'''

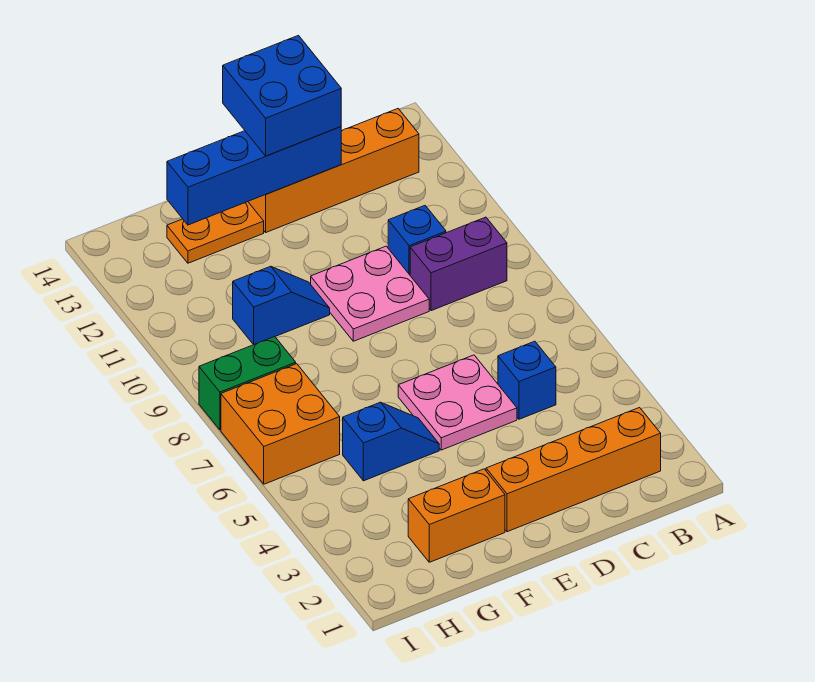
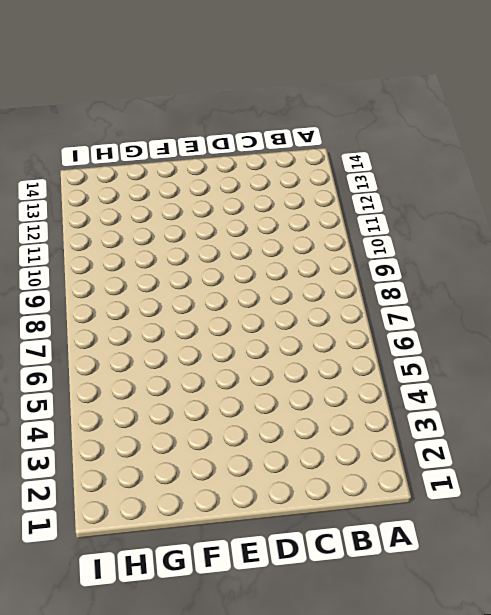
none -> orange brick B2:E2 level 1
none -> purple brick B9:C9 level 1
none -> orange brick B13:E13 level 1

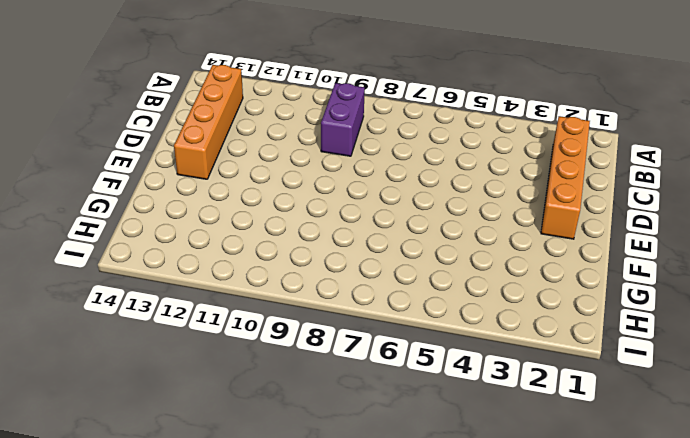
none -> blue brick C5 level 1
none -> blue brick C10 level 1
none -> pink plate D5:E6 level 1

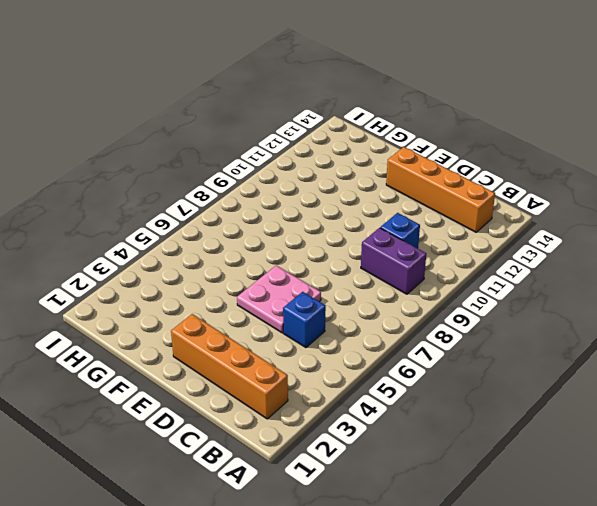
none -> pink plate D9:E10 level 1
none -> orange brick F2:G2 level 1
none -> blue slope F5:G5 level 1 top G

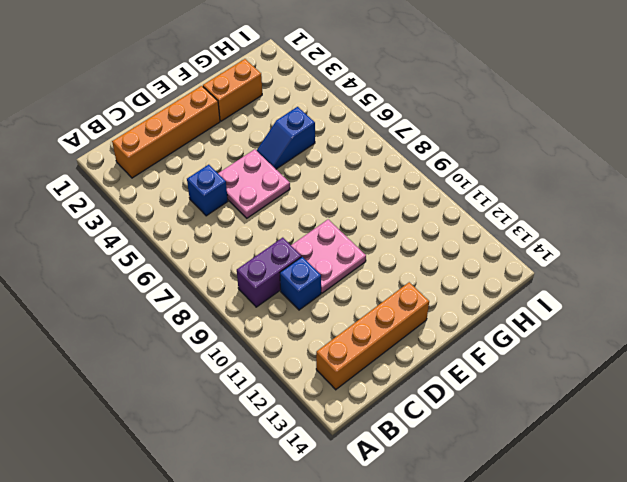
none -> blue slope F10:G10 level 1 top G
none -> orange plate F13:G13 level 1
none -> orange brick H6:I7 level 1

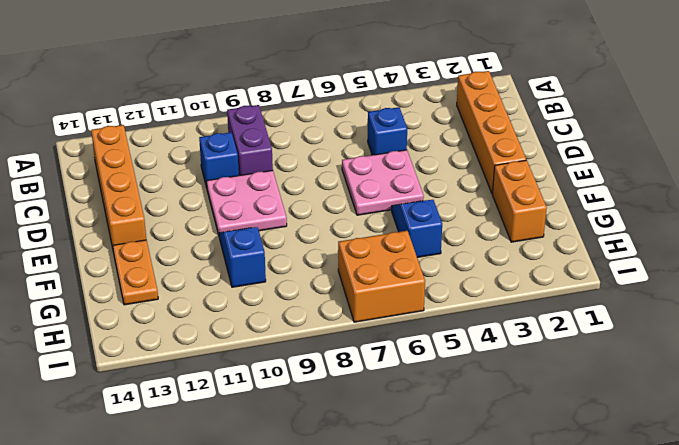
none -> green brick H8:I8 level 1
none -> blue brick D13:G13 level 2
none -> blue brick D13:E14 level 3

'''

• [What is expected]:
Leave out the pictures and give the listing above again exactly.

• [Answer to the problem]:
none -> orange brick B2:E2 level 1
none -> purple brick B9:C9 level 1
none -> orange brick B13:E13 level 1

none -> blue brick C5 level 1
none -> blue brick C10 level 1
none -> pink plate D5:E6 level 1

none -> pink plate D9:E10 level 1
none -> orange brick F2:G2 level 1
none -> blue slope F5:G5 level 1 top G

none -> blue slope F10:G10 level 1 top G
none -> orange plate F13:G13 level 1
none -> orange brick H6:I7 level 1

none -> green brick H8:I8 level 1
none -> blue brick D13:G13 level 2
none -> blue brick D13:E14 level 3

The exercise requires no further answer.